**Task requirements**
Transcribe every line of the data below, character for character, leaving out the pictures.

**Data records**
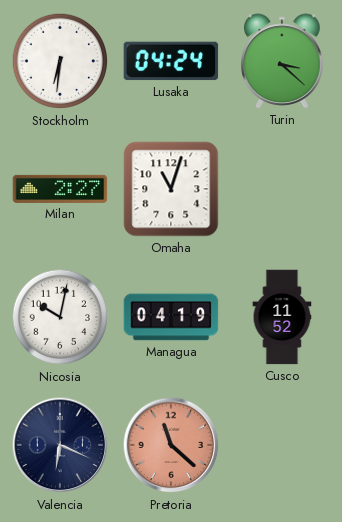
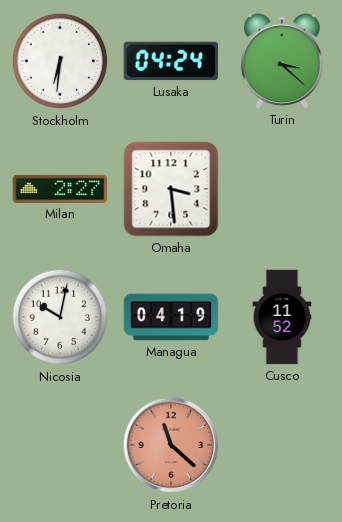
Omaha: 11:03 -> 3:29
Valencia: 6:19 -> none
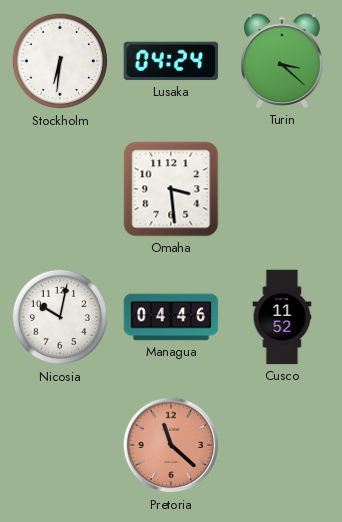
Milan: 2:27 -> none
Managua: 04:19 -> 04:46
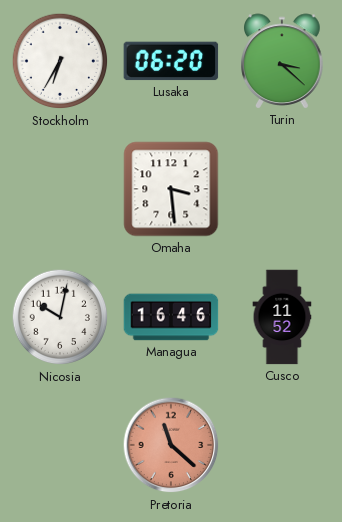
Stockholm: 6:31 -> 6:35
Lusaka: 04:24 -> 06:20
Managua: 04:46 -> 16:46
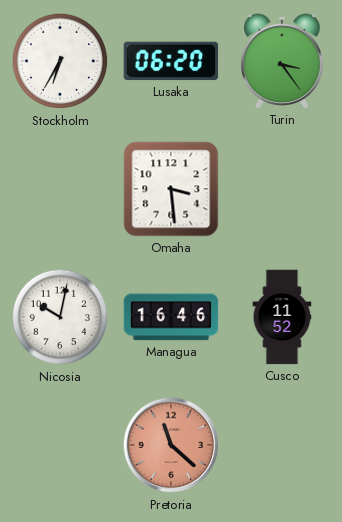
Turin: 3:22 -> 3:24
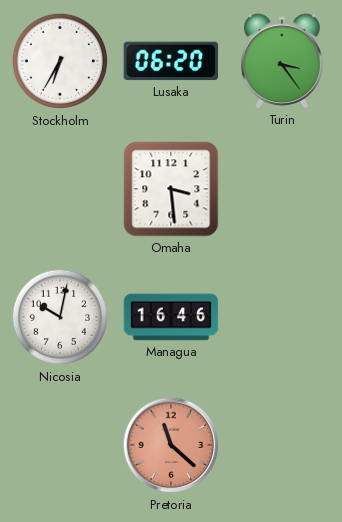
Cusco: 11:52 -> none
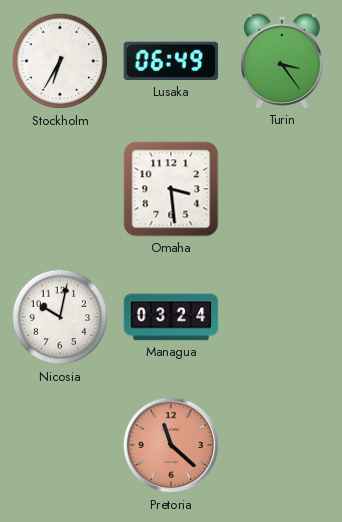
Lusaka: 06:20 -> 06:49
Managua: 16:46 -> 03:24
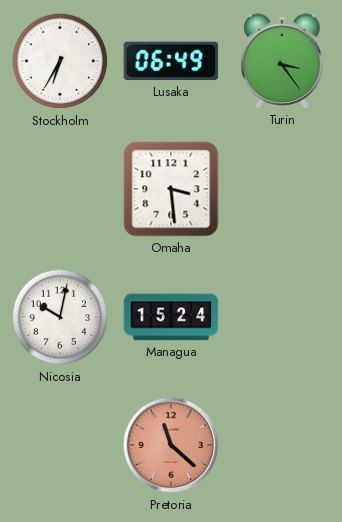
Managua: 03:24 -> 15:24
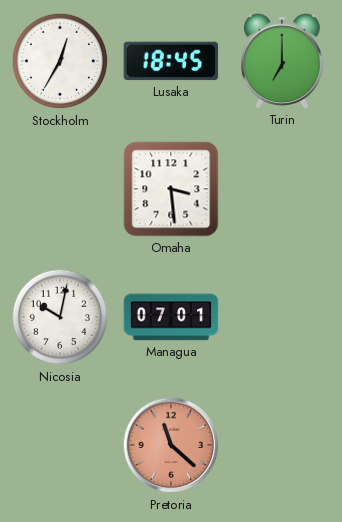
Stockholm: 6:35 -> 12:35
Lusaka: 06:49 -> 18:45
Turin: 3:24 -> 7:00
Managua: 15:24 -> 07:01
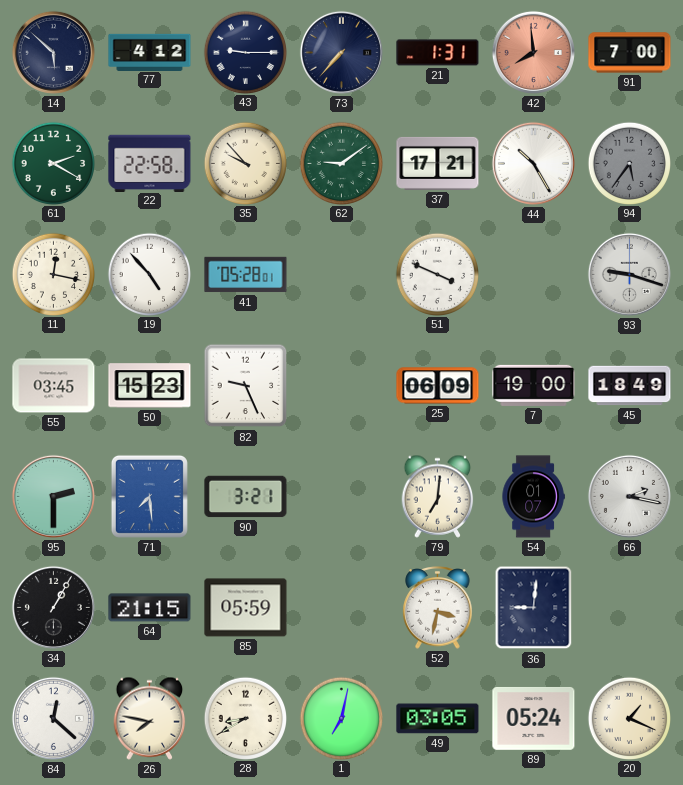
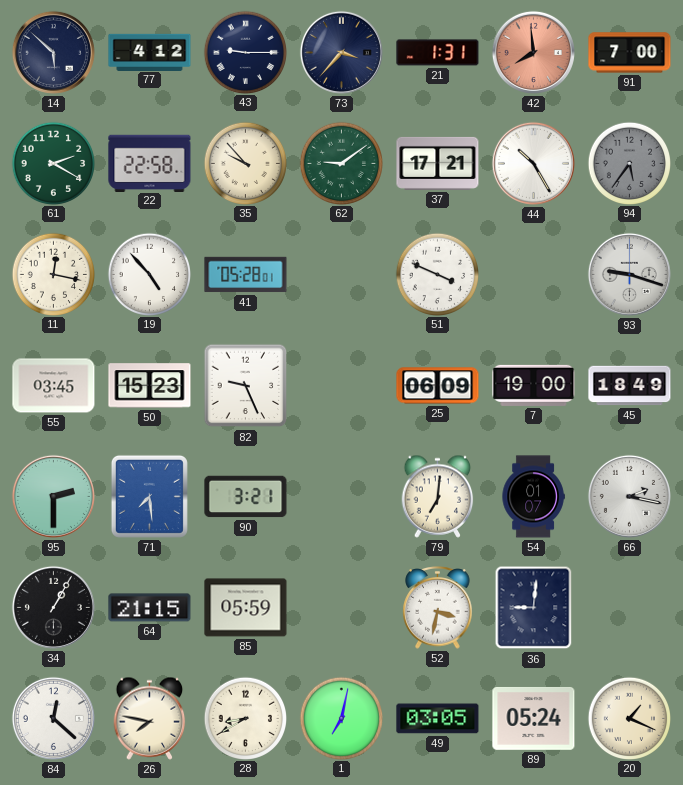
73: 7:37 -> 3:37
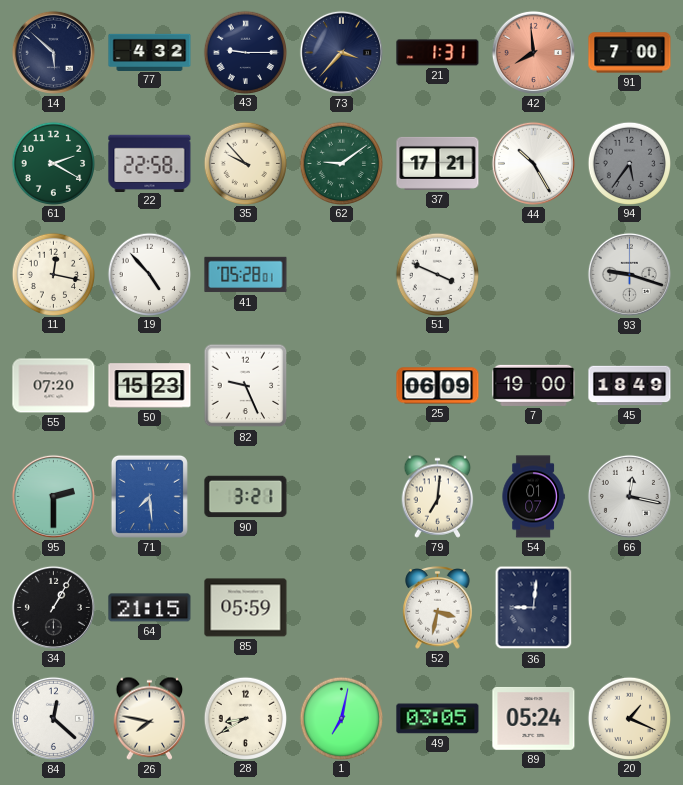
77: 4:12 -> 4:32
55: 03:45 -> 07:20
66: 2:17 -> 12:17
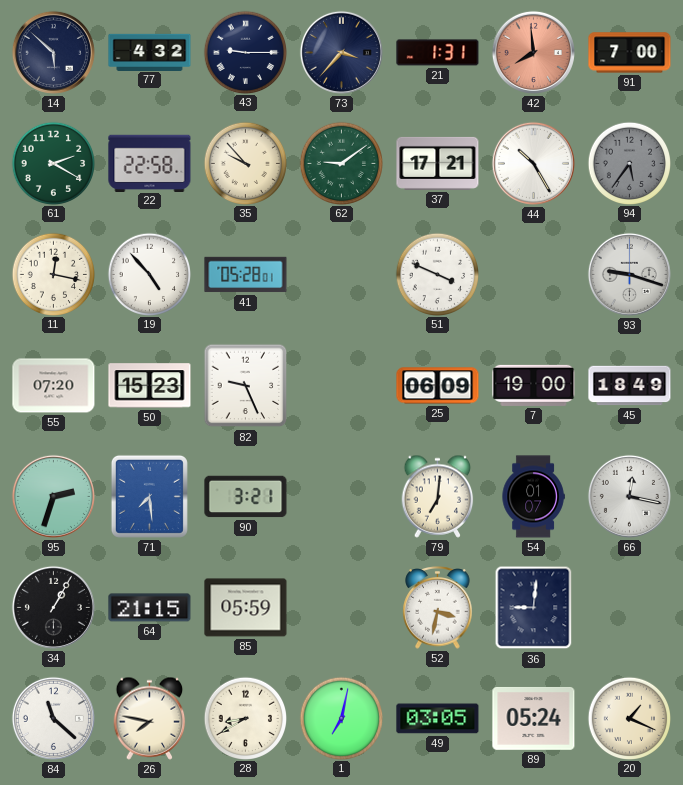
95: 2:30 -> 2:33
84: 12:22 -> 11:22
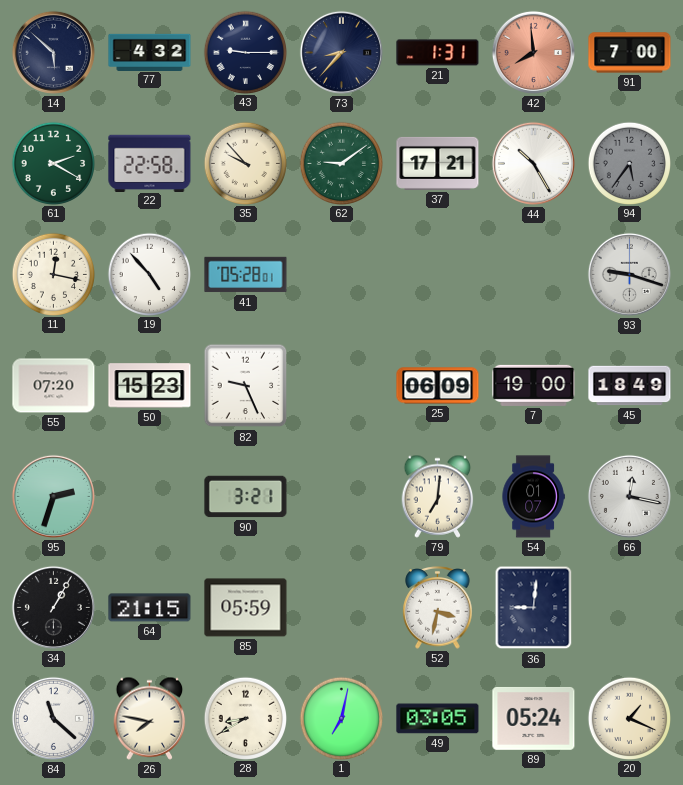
73: 3:37 -> 8:37
51: 3:49 -> none
71: 7:29 -> none
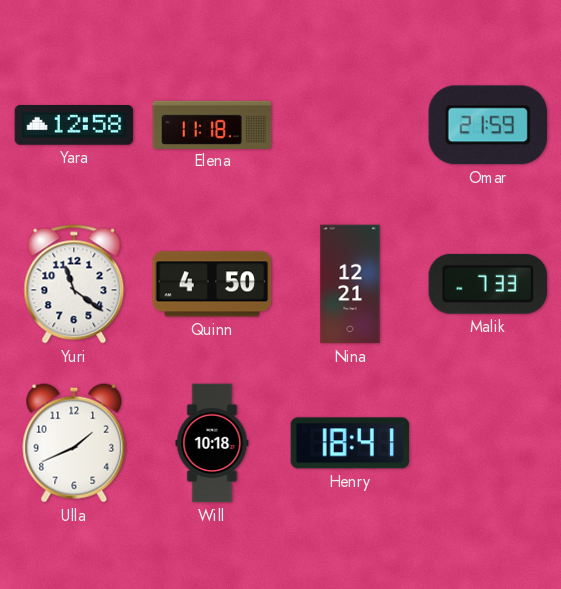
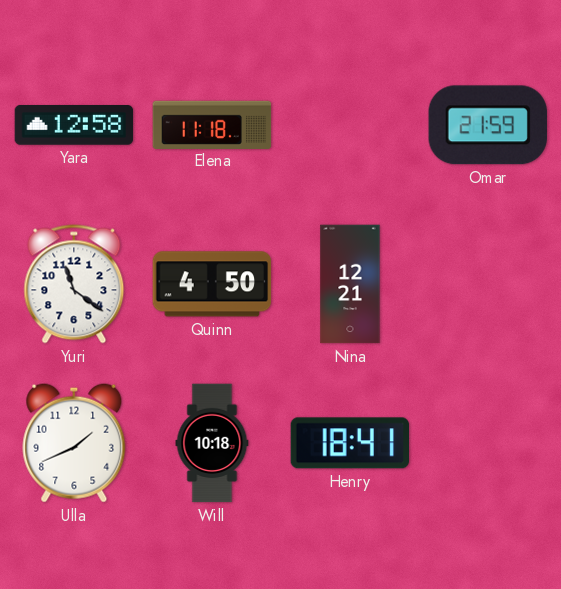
Malik: 7:33 -> none
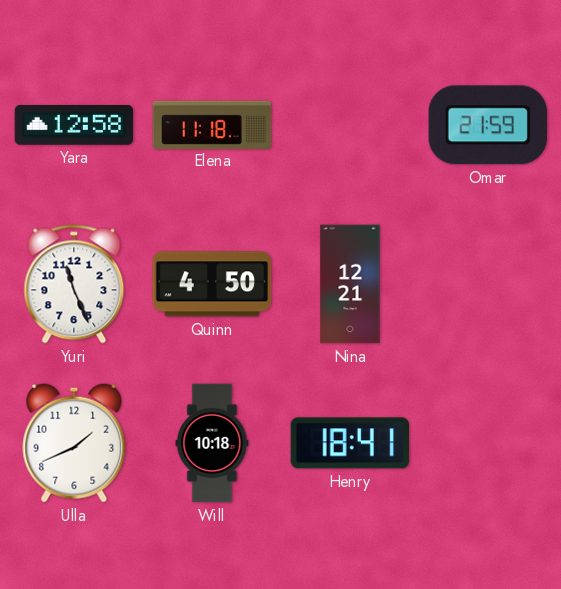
Yuri: 11:21 -> 11:26
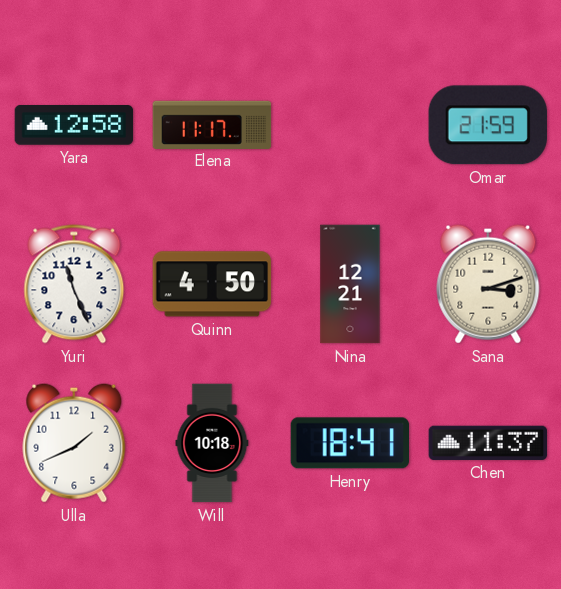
Elena: 11:18 -> 11:17
Sana: none -> 3:12
Chen: none -> 11:37
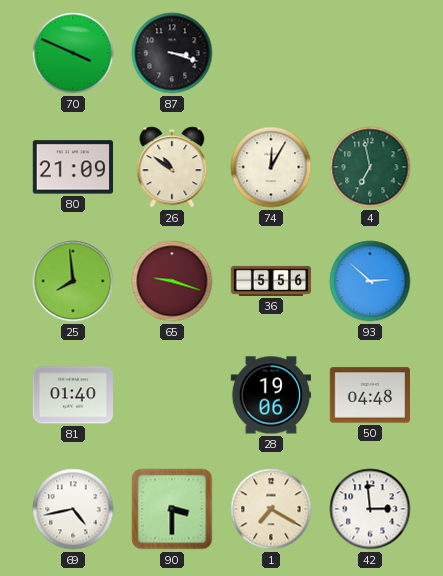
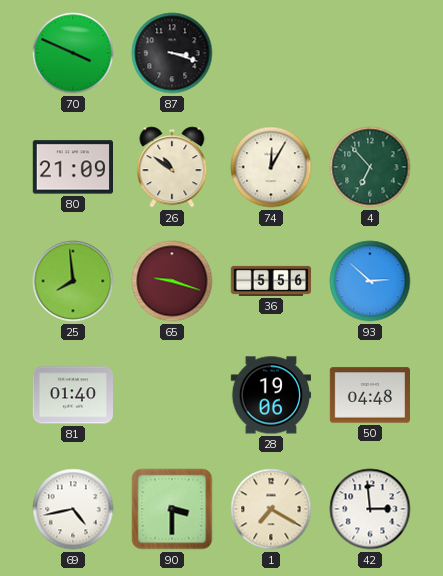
4: 6:58 -> 6:53
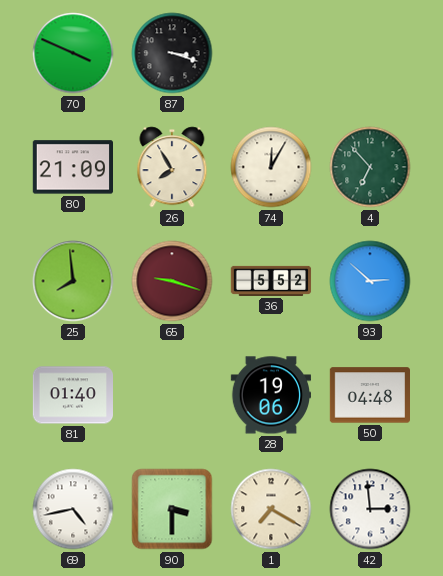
26: 10:51 -> 7:55
36: 5:56 -> 5:52
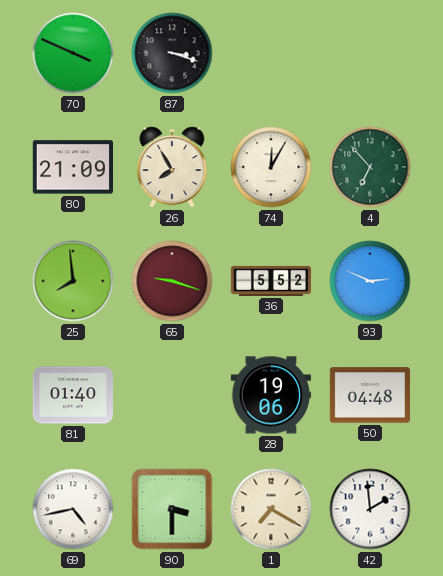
93: 2:52 -> 2:49
42: 2:59 -> 1:59
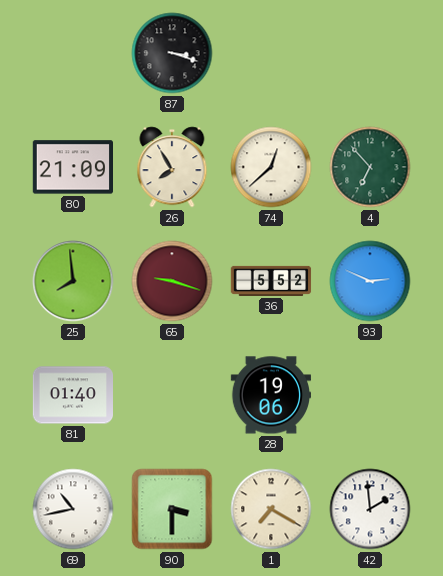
70: 3:49 -> none
74: 12:05 -> 12:38
50: 04:48 -> none
69: 4:43 -> 10:43
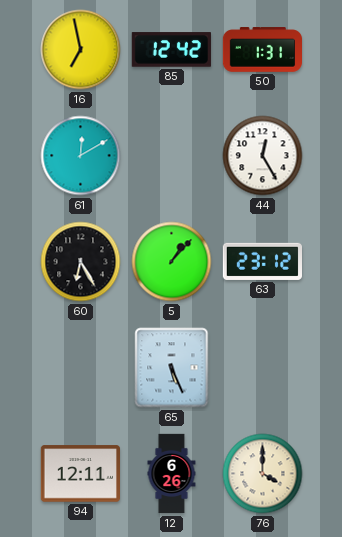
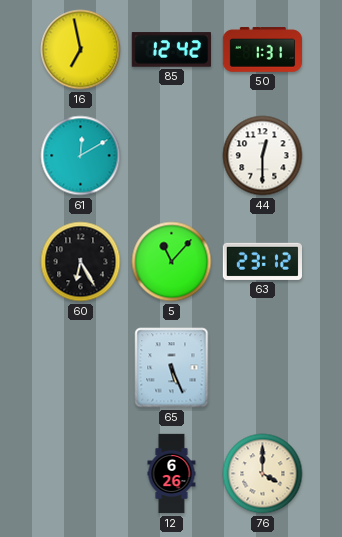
44: 12:25 -> 12:30
5: 1:07 -> 11:07
94: 12:11 -> none
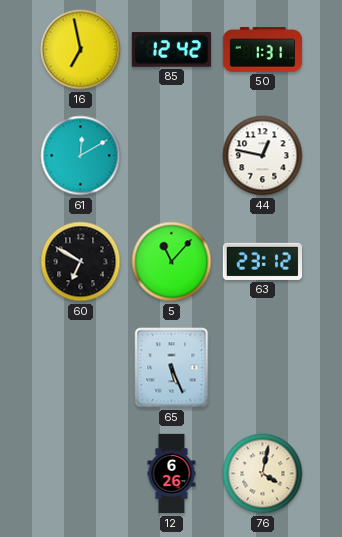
44: 12:30 -> 12:47
60: 6:25 -> 6:50
76: 4:00 -> 4:02
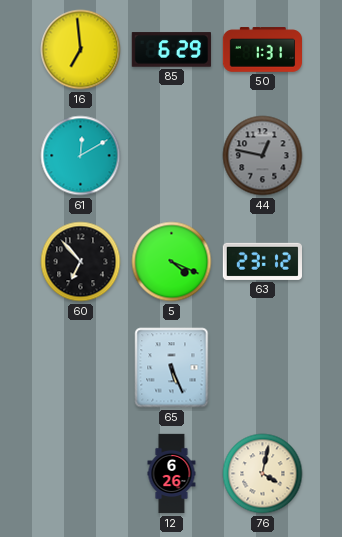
16: 6:58 -> 6:59
85: 12:42 -> 6:29
44 dial: white -> grey
60: 6:50 -> 6:53
5: 11:07 -> 4:19
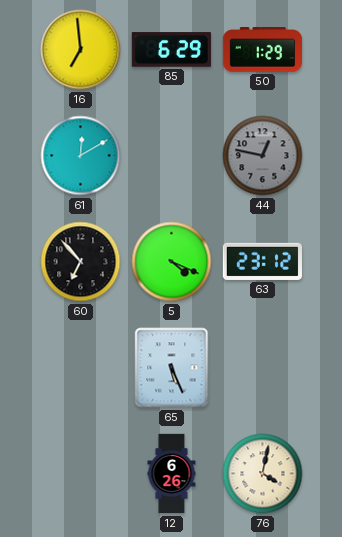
50: 1:31 -> 1:29
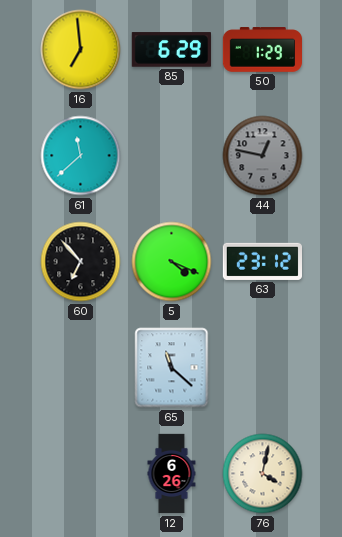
61: 12:10 -> 11:38
65: 5:26 -> 11:22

**Expected answer**
Omaha: 11:03 -> 3:29
Valencia: 6:19 -> none
Milan: 2:27 -> none
Managua: 04:19 -> 04:46
Stockholm: 6:31 -> 6:35
Lusaka: 04:24 -> 06:20
Managua: 04:46 -> 16:46
Turin: 3:22 -> 3:24
Cusco: 11:52 -> none
Lusaka: 06:20 -> 06:49
Managua: 16:46 -> 03:24
Managua: 03:24 -> 15:24
Stockholm: 6:35 -> 12:35
Lusaka: 06:49 -> 18:45
Turin: 3:24 -> 7:00
Managua: 15:24 -> 07:01
73: 7:37 -> 3:37
77: 4:12 -> 4:32
55: 03:45 -> 07:20
66: 2:17 -> 12:17
95: 2:30 -> 2:33
84: 12:22 -> 11:22
73: 3:37 -> 8:37
51: 3:49 -> none
71: 7:29 -> none
Malik: 7:33 -> none
Yuri: 11:21 -> 11:26
Elena: 11:18 -> 11:17
Sana: none -> 3:12
Chen: none -> 11:37
4: 6:58 -> 6:53
26: 10:51 -> 7:55
36: 5:56 -> 5:52
93: 2:52 -> 2:49
42: 2:59 -> 1:59
70: 3:49 -> none
74: 12:05 -> 12:38
50: 04:48 -> none
69: 4:43 -> 10:43
44: 12:25 -> 12:30
5: 1:07 -> 11:07
94: 12:11 -> none
44: 12:30 -> 12:47
60: 6:25 -> 6:50
76: 4:00 -> 4:02
16: 6:58 -> 6:59
85: 12:42 -> 6:29
44 dial: white -> grey
60: 6:50 -> 6:53
5: 11:07 -> 4:19
50: 1:31 -> 1:29
61: 12:10 -> 11:38
65: 5:26 -> 11:22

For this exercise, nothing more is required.